Check each line of the material, and show the ones that include the word "purple".
-=-=-=-=-
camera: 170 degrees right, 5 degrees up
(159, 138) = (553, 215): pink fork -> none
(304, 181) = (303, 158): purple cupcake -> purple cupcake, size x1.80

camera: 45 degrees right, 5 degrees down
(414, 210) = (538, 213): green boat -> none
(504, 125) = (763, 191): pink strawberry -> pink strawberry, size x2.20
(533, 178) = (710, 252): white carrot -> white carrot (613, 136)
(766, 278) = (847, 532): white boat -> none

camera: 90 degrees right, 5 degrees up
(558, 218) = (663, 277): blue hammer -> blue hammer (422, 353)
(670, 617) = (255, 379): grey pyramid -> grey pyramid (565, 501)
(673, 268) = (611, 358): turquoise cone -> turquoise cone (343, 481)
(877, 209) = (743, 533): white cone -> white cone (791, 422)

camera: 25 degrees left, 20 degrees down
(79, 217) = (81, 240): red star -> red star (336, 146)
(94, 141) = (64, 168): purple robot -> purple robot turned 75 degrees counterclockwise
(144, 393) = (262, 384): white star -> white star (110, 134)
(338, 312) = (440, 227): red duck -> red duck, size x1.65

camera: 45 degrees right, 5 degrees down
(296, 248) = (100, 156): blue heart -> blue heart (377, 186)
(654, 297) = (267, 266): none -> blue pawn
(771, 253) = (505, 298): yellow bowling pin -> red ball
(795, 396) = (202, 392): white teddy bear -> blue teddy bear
-=-=-=-=-
_EXERCISE RESULT:_
(304, 181) = (303, 158): purple cupcake -> purple cupcake, size x1.80
(94, 141) = (64, 168): purple robot -> purple robot turned 75 degrees counterclockwise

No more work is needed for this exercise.